WHAT THE TASK ASKS: Using the data below, work out how many lines contain "turquoise", and report only that number.

Items listed in a dataset
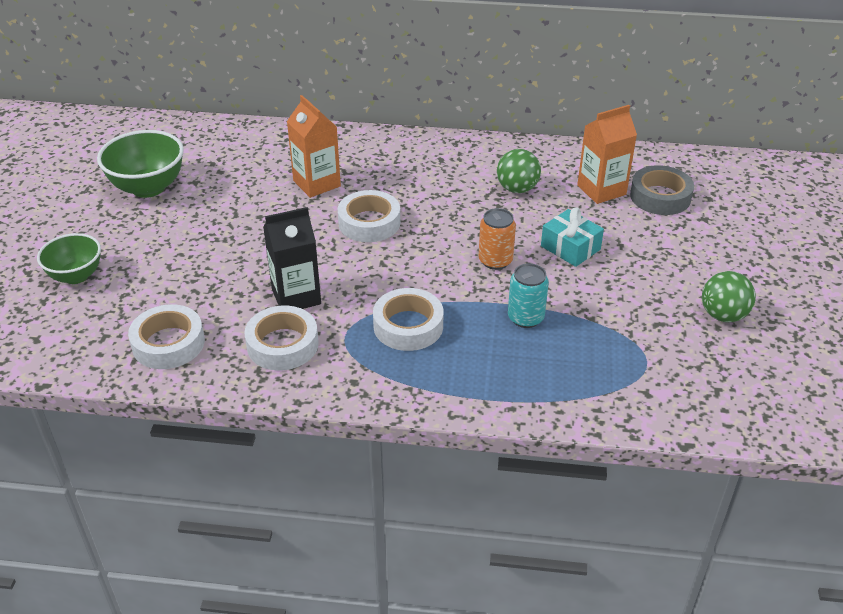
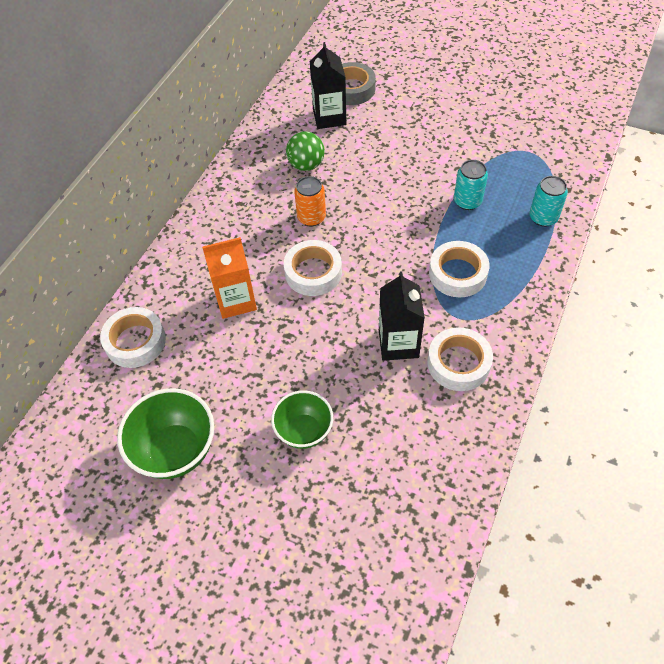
camera: 70 degrees left, 15 degrees up
green bowl [37,233,101,284] -> green bowl moved to [271,390,333,449]
white tape [128,304,205,369] -> white tape moved to [100,307,166,368]
orange can [479,208,516,270] -> orange can moved to [294,176,326,226]
turquoise gift [541,207,604,267] -> none
orange carton [577,105,637,204] -> black carton [310,42,346,129]
green ball [702,271,756,322] -> none
none -> turquoise can [529,176,568,227]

EXERCISE RESPONSE: 2